**Goal of the exercise**
For the data that follows, print the line with "AUDIO pin RX: SCL -> MO", the line with "LCD1: LCD1602 -> LCD0802", and all lines between them, exactly as they stand. Omit pictures and add nothing.

**Source records**
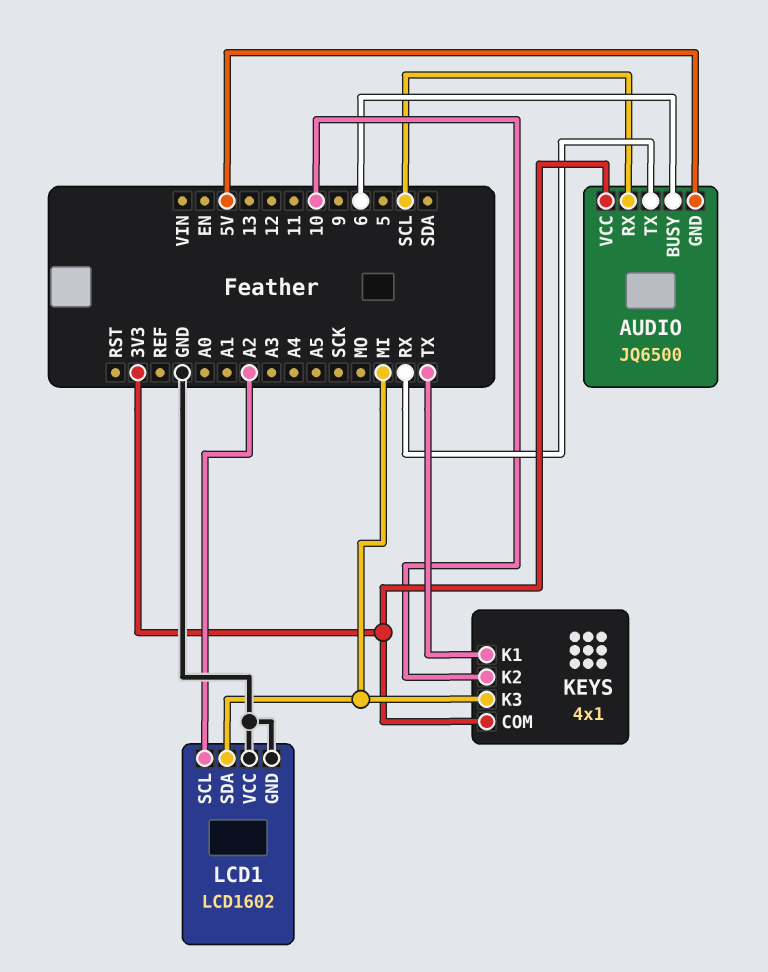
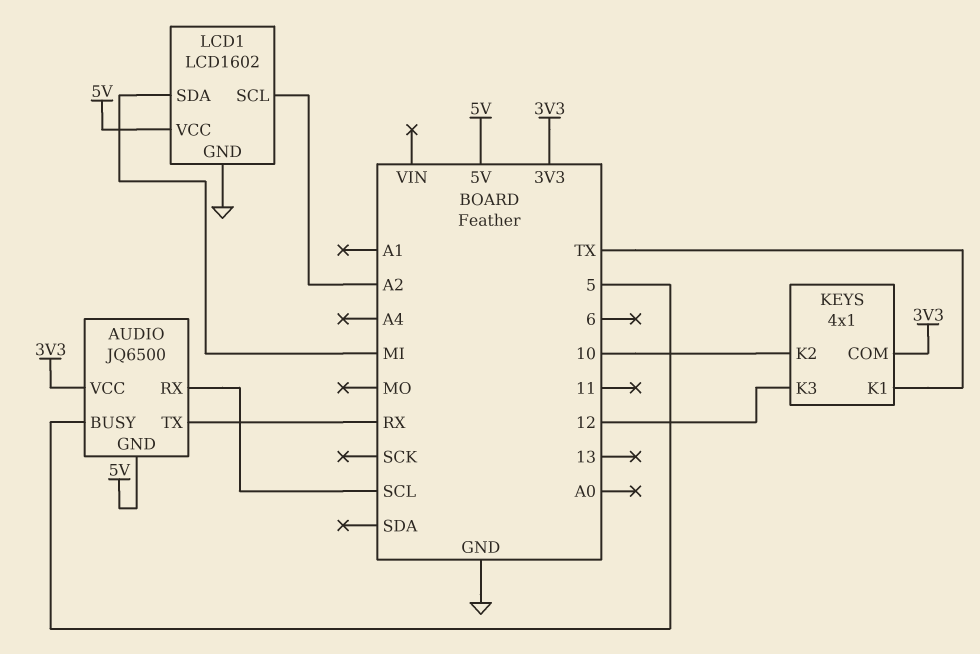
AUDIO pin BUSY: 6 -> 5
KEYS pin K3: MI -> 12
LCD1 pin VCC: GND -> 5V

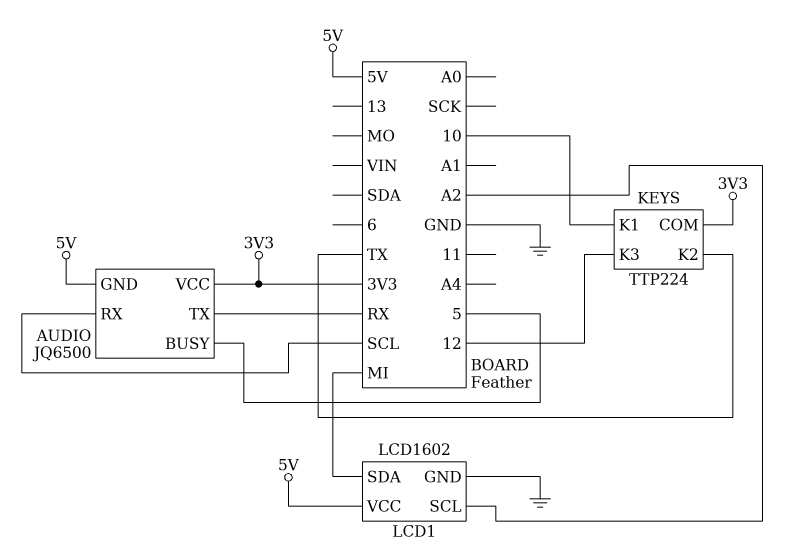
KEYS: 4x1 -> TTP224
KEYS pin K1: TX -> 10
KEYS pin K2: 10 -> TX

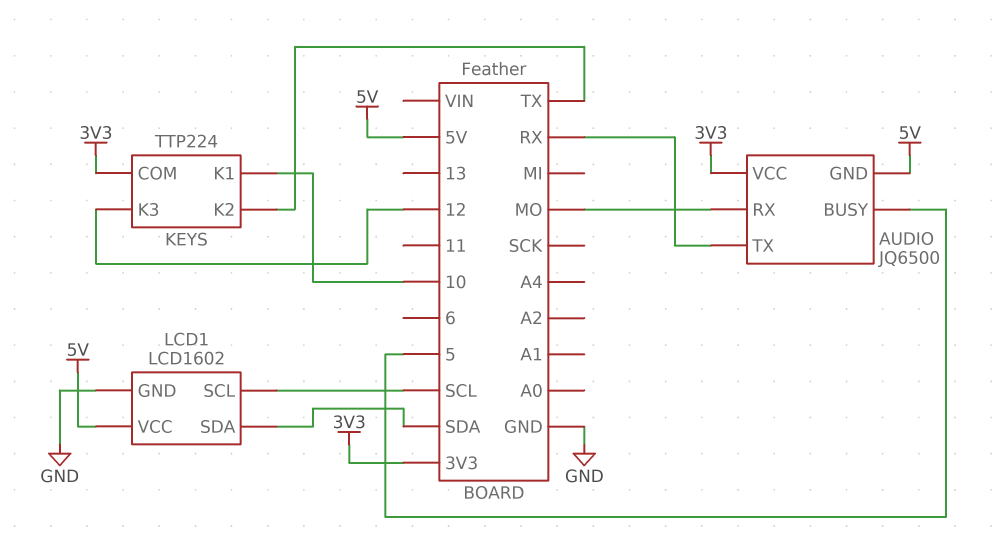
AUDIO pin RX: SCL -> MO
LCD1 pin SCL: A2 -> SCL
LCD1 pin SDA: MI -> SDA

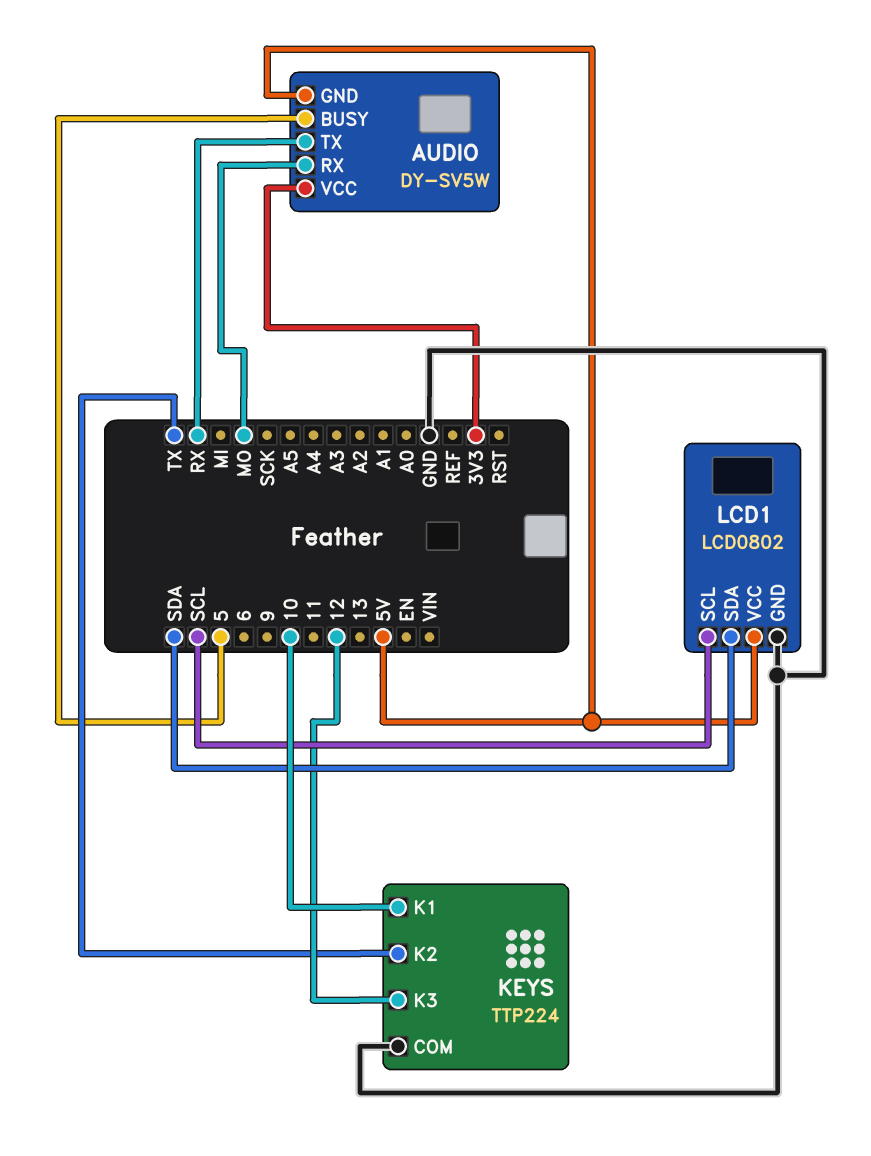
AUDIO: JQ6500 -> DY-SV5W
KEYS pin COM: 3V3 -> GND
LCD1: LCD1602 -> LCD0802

---

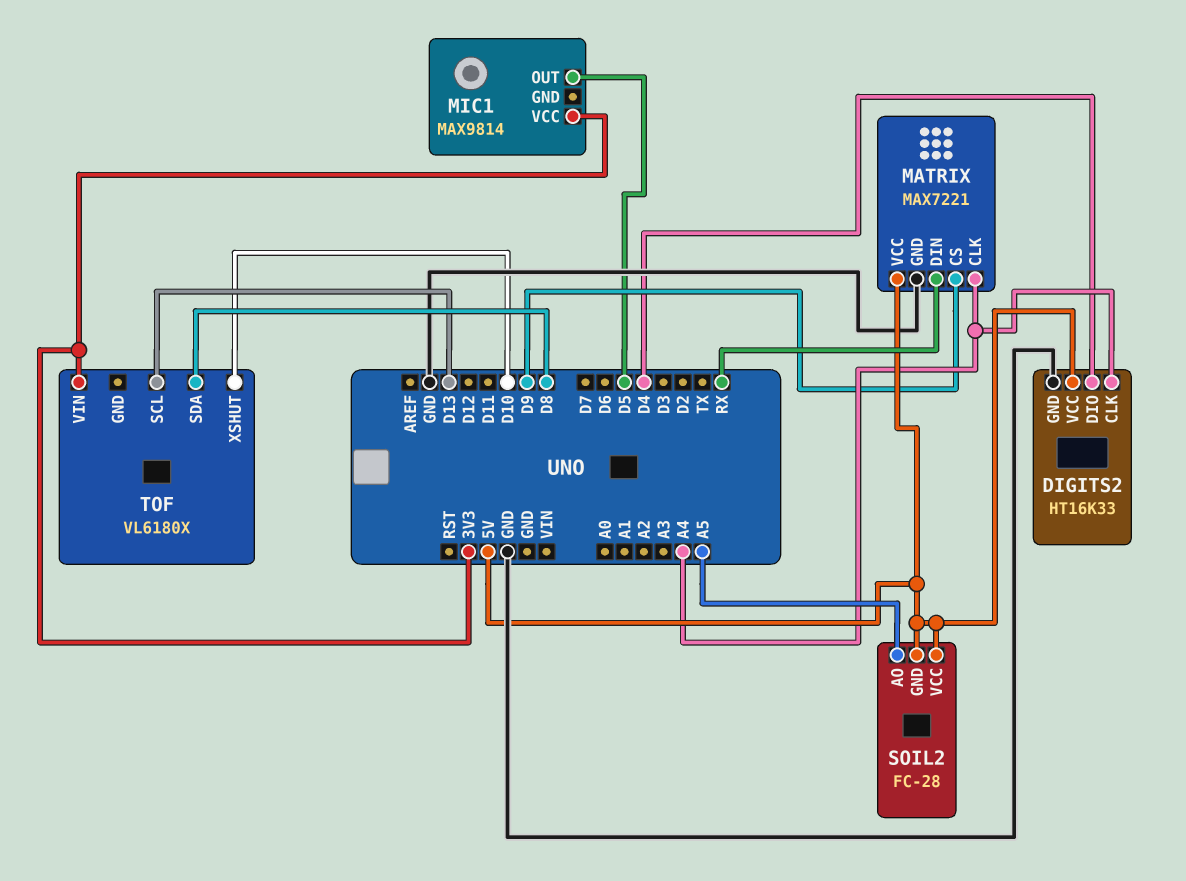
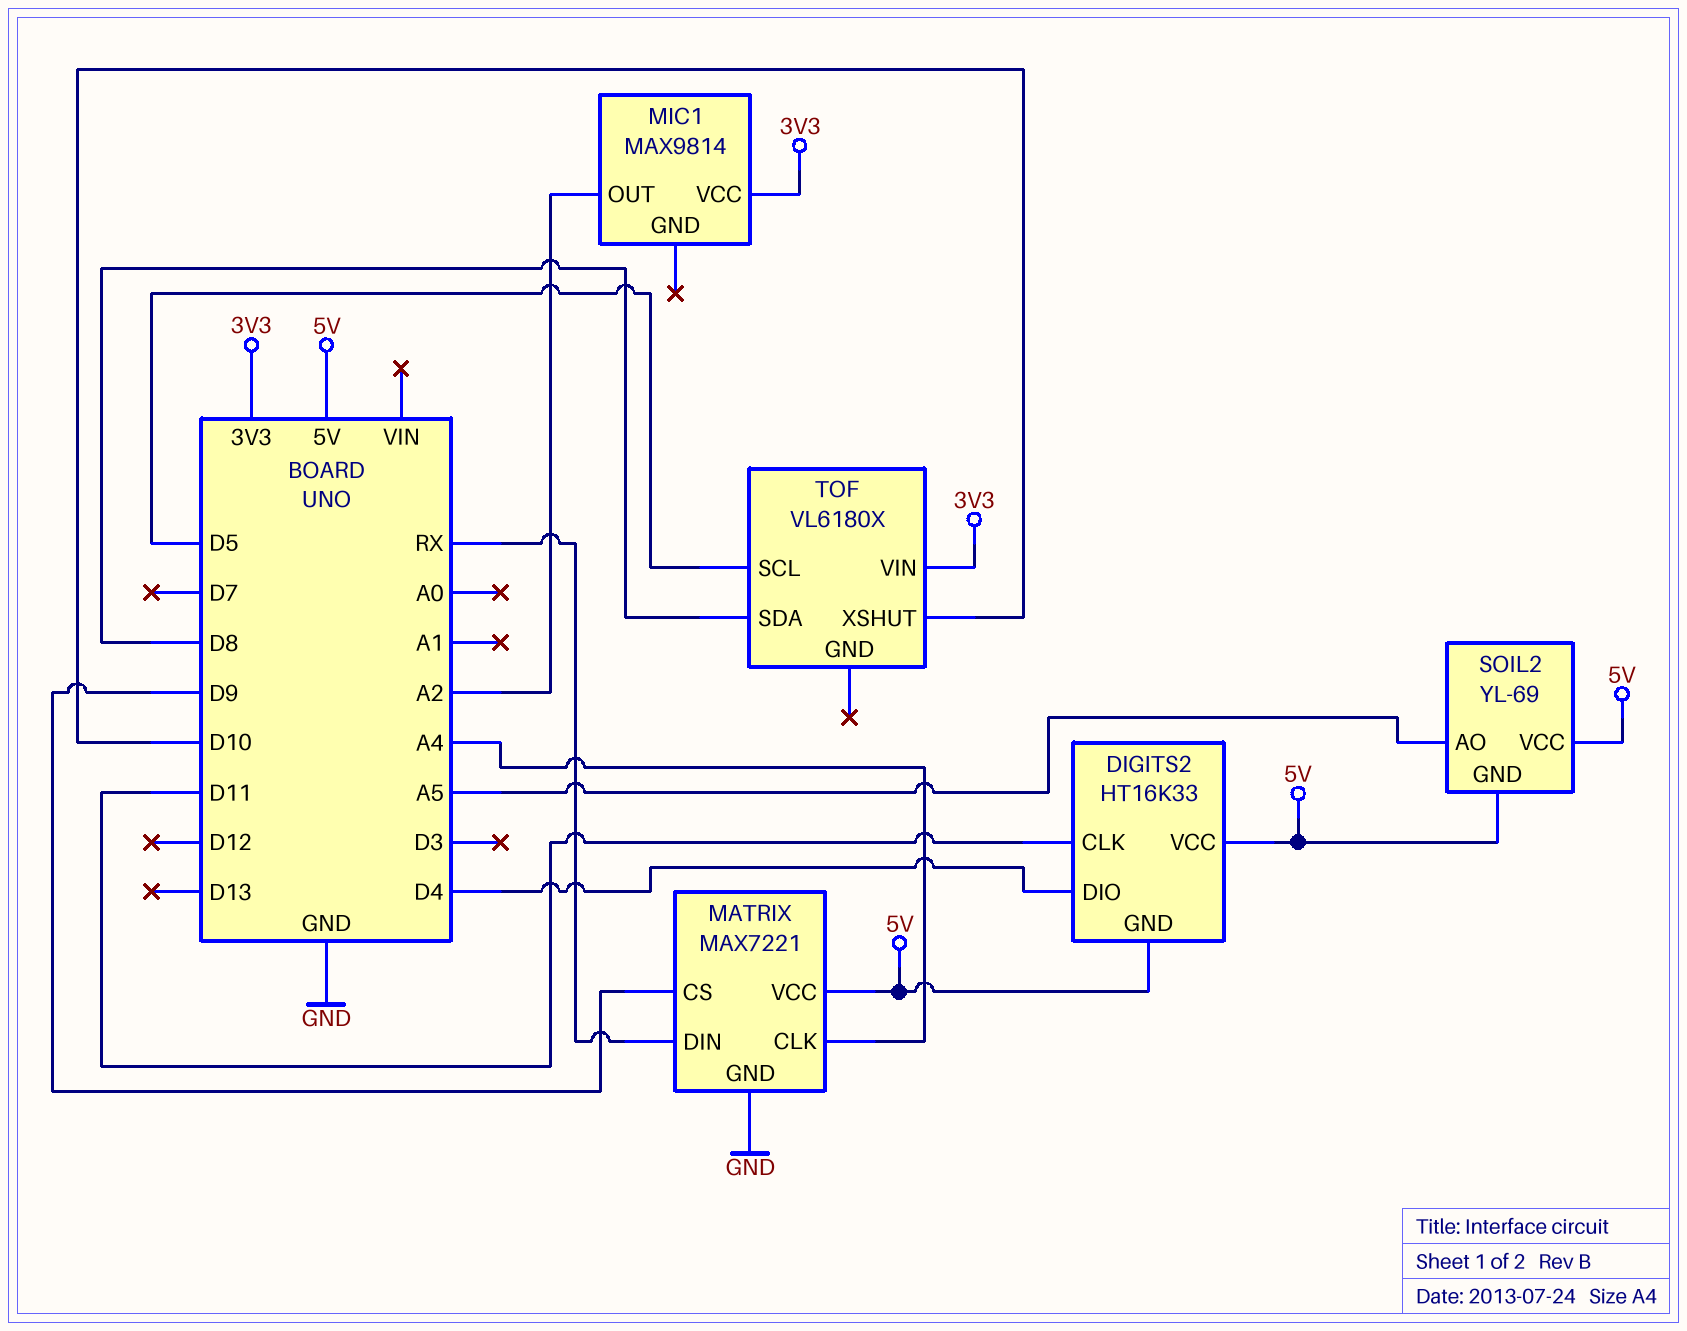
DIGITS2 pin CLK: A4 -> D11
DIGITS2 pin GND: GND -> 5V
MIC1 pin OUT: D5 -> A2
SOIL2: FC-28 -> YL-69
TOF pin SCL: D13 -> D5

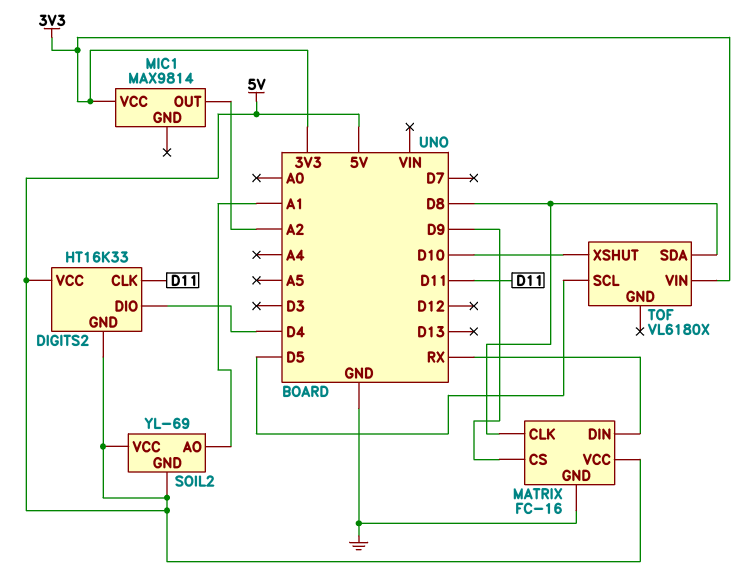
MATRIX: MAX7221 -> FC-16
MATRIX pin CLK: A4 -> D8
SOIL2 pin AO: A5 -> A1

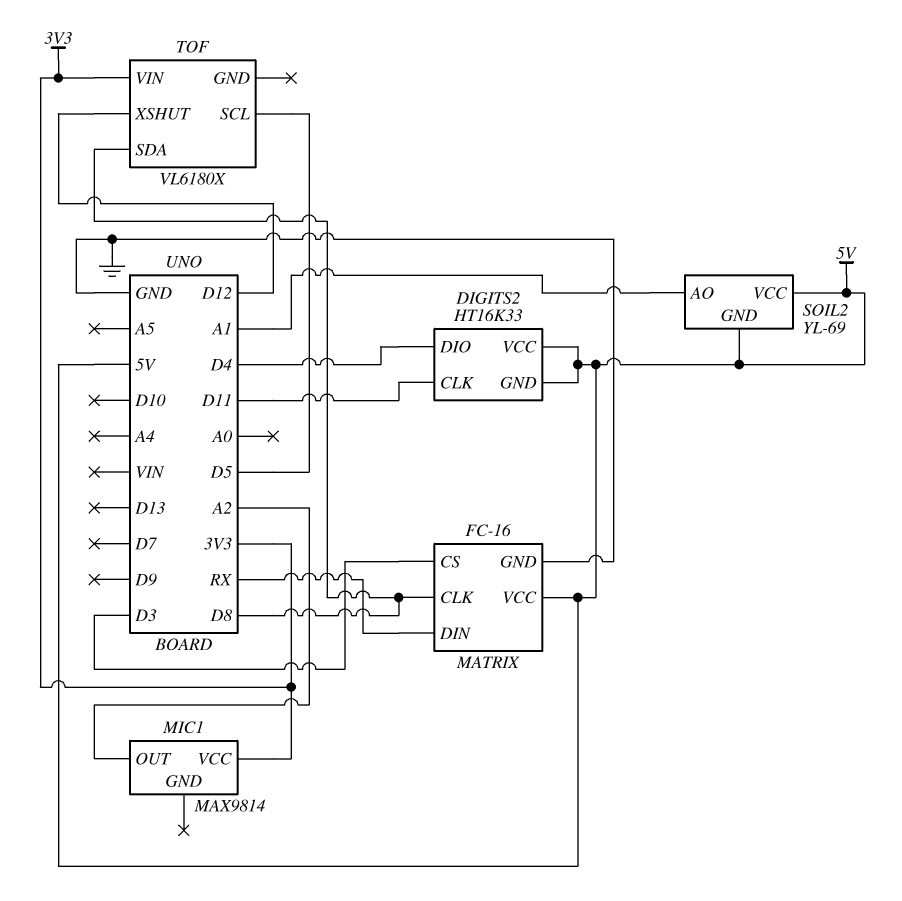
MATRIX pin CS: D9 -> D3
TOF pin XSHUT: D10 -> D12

**Answer to this task**
AUDIO pin RX: SCL -> MO
LCD1 pin SCL: A2 -> SCL
LCD1 pin SDA: MI -> SDA

AUDIO: JQ6500 -> DY-SV5W
KEYS pin COM: 3V3 -> GND
LCD1: LCD1602 -> LCD0802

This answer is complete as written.